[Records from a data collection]
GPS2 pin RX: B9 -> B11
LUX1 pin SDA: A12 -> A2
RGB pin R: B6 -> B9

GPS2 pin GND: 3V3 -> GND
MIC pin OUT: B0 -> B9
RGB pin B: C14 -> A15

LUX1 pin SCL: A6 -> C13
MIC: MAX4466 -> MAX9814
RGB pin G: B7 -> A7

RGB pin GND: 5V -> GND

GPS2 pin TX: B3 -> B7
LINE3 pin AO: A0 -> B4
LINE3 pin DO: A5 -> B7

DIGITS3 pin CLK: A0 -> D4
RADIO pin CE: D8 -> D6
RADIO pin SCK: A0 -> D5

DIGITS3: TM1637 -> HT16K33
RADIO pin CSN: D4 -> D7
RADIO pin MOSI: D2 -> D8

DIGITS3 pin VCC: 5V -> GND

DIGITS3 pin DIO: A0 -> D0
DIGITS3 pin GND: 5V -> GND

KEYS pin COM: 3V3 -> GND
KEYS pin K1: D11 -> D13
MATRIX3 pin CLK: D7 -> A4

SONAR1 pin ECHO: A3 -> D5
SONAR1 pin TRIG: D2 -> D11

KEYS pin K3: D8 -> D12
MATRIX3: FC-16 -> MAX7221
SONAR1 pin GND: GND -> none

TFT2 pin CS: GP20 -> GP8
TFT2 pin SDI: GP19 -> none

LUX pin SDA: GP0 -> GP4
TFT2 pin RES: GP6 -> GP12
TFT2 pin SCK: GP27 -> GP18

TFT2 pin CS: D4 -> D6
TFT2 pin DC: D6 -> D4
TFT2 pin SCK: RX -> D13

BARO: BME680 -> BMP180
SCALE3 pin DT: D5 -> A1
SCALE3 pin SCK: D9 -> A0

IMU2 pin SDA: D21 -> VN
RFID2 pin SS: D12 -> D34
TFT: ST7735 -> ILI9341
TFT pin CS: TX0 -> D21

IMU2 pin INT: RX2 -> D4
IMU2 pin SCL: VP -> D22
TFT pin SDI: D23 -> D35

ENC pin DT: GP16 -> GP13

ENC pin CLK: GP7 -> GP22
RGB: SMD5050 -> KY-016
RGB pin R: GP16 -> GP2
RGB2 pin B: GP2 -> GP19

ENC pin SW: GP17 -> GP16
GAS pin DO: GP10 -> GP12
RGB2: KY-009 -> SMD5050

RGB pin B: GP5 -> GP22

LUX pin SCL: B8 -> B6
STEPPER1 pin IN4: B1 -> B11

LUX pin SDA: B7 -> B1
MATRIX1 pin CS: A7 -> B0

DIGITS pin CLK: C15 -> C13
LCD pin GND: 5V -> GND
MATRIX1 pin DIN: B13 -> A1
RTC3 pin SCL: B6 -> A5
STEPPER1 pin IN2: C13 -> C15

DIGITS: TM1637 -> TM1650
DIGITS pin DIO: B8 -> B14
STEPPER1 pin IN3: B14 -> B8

→ WHAT YOU SHOULD DO
Set down the data in full, word for word.

→ ANSWER BELOW
GPS2 pin RX: B9 -> B11
LUX1 pin SDA: A12 -> A2
RGB pin R: B6 -> B9

GPS2 pin GND: 3V3 -> GND
MIC pin OUT: B0 -> B9
RGB pin B: C14 -> A15

LUX1 pin SCL: A6 -> C13
MIC: MAX4466 -> MAX9814
RGB pin G: B7 -> A7

RGB pin GND: 5V -> GND

GPS2 pin TX: B3 -> B7
LINE3 pin AO: A0 -> B4
LINE3 pin DO: A5 -> B7

DIGITS3 pin CLK: A0 -> D4
RADIO pin CE: D8 -> D6
RADIO pin SCK: A0 -> D5

DIGITS3: TM1637 -> HT16K33
RADIO pin CSN: D4 -> D7
RADIO pin MOSI: D2 -> D8

DIGITS3 pin VCC: 5V -> GND

DIGITS3 pin DIO: A0 -> D0
DIGITS3 pin GND: 5V -> GND

KEYS pin COM: 3V3 -> GND
KEYS pin K1: D11 -> D13
MATRIX3 pin CLK: D7 -> A4

SONAR1 pin ECHO: A3 -> D5
SONAR1 pin TRIG: D2 -> D11

KEYS pin K3: D8 -> D12
MATRIX3: FC-16 -> MAX7221
SONAR1 pin GND: GND -> none

TFT2 pin CS: GP20 -> GP8
TFT2 pin SDI: GP19 -> none

LUX pin SDA: GP0 -> GP4
TFT2 pin RES: GP6 -> GP12
TFT2 pin SCK: GP27 -> GP18

TFT2 pin CS: D4 -> D6
TFT2 pin DC: D6 -> D4
TFT2 pin SCK: RX -> D13

BARO: BME680 -> BMP180
SCALE3 pin DT: D5 -> A1
SCALE3 pin SCK: D9 -> A0

IMU2 pin SDA: D21 -> VN
RFID2 pin SS: D12 -> D34
TFT: ST7735 -> ILI9341
TFT pin CS: TX0 -> D21

IMU2 pin INT: RX2 -> D4
IMU2 pin SCL: VP -> D22
TFT pin SDI: D23 -> D35

ENC pin DT: GP16 -> GP13

ENC pin CLK: GP7 -> GP22
RGB: SMD5050 -> KY-016
RGB pin R: GP16 -> GP2
RGB2 pin B: GP2 -> GP19

ENC pin SW: GP17 -> GP16
GAS pin DO: GP10 -> GP12
RGB2: KY-009 -> SMD5050

RGB pin B: GP5 -> GP22

LUX pin SCL: B8 -> B6
STEPPER1 pin IN4: B1 -> B11

LUX pin SDA: B7 -> B1
MATRIX1 pin CS: A7 -> B0

DIGITS pin CLK: C15 -> C13
LCD pin GND: 5V -> GND
MATRIX1 pin DIN: B13 -> A1
RTC3 pin SCL: B6 -> A5
STEPPER1 pin IN2: C13 -> C15

DIGITS: TM1637 -> TM1650
DIGITS pin DIO: B8 -> B14
STEPPER1 pin IN3: B14 -> B8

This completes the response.